--- AVAILABLE DATA Enclosed Below ---
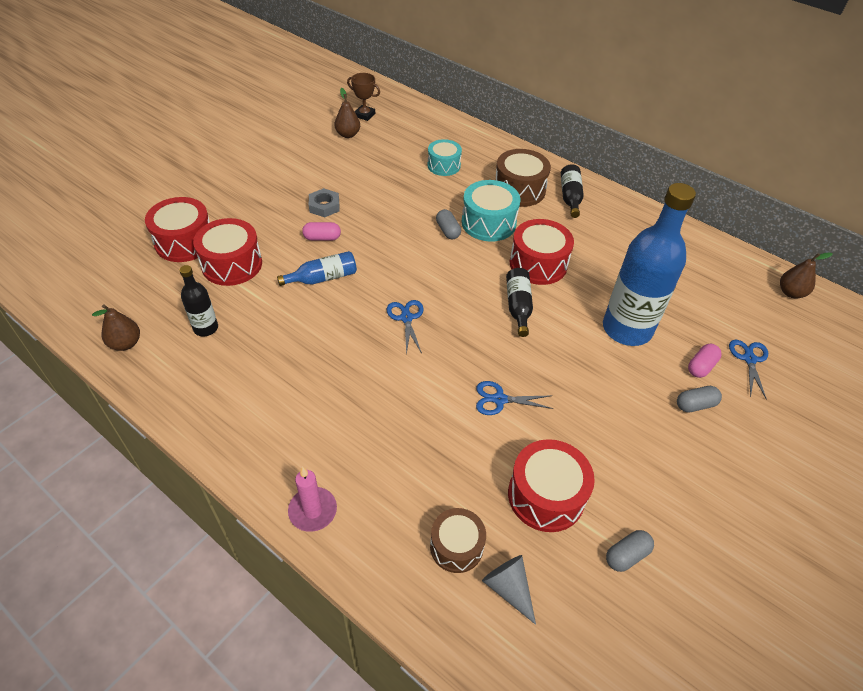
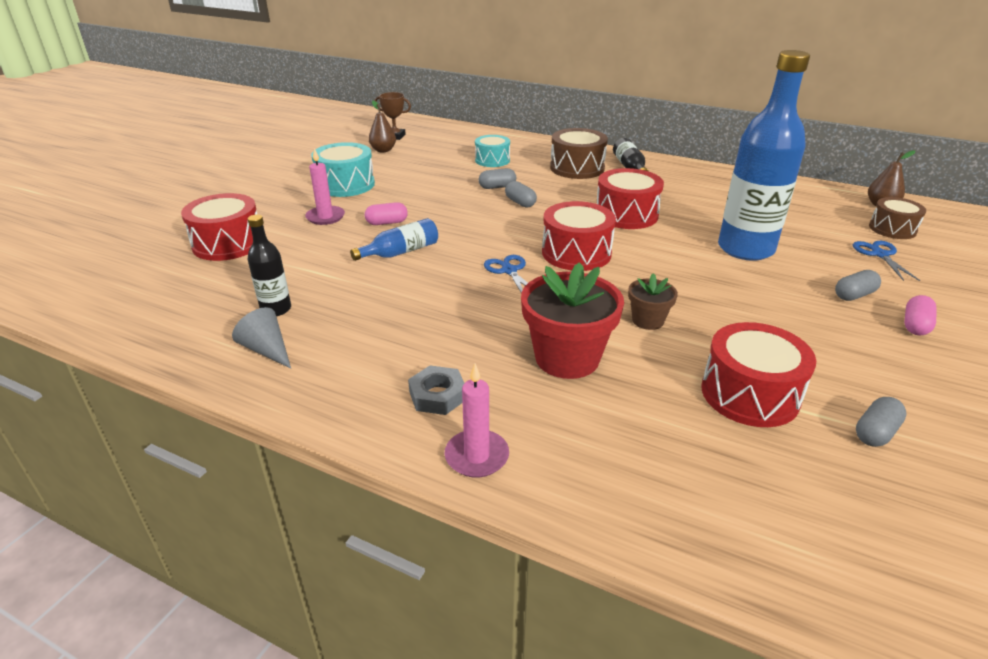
camera: 10 degrees left, 15 degrees down
(125, 343) = (176, 336): brown pear -> none
(232, 264) = (290, 254): red drum -> red drum (576, 253)
(272, 221) = (325, 217): none -> pink candle
(324, 206) = (379, 200): grey nut -> grey nut (437, 395)
(416, 428) = (567, 358): none -> red flower pot
(435, 205) = (497, 187): none -> grey capsule
(456, 546) = (674, 460): brown drum -> brown drum (892, 229)
(488, 223) = (559, 193): turquoise drum -> turquoise drum (345, 185)
(499, 399) = (647, 320): blue scissors -> brown flower pot
(508, 588) = (762, 490): grey cone -> grey cone (267, 350)
(518, 306) = (624, 247): black bottle -> none
(701, 366) = (838, 266): pink capsule -> pink capsule (915, 325)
--- End of Enclosed AVAILABLE DATA ---
● **EXERCISE**: With the pictures left aside, set down each entry above exactly as it stands.

● **SOLUTION TO THIS PROBLEM**:
camera: 10 degrees left, 15 degrees down
(125, 343) = (176, 336): brown pear -> none
(232, 264) = (290, 254): red drum -> red drum (576, 253)
(272, 221) = (325, 217): none -> pink candle
(324, 206) = (379, 200): grey nut -> grey nut (437, 395)
(416, 428) = (567, 358): none -> red flower pot
(435, 205) = (497, 187): none -> grey capsule
(456, 546) = (674, 460): brown drum -> brown drum (892, 229)
(488, 223) = (559, 193): turquoise drum -> turquoise drum (345, 185)
(499, 399) = (647, 320): blue scissors -> brown flower pot
(508, 588) = (762, 490): grey cone -> grey cone (267, 350)
(518, 306) = (624, 247): black bottle -> none
(701, 366) = (838, 266): pink capsule -> pink capsule (915, 325)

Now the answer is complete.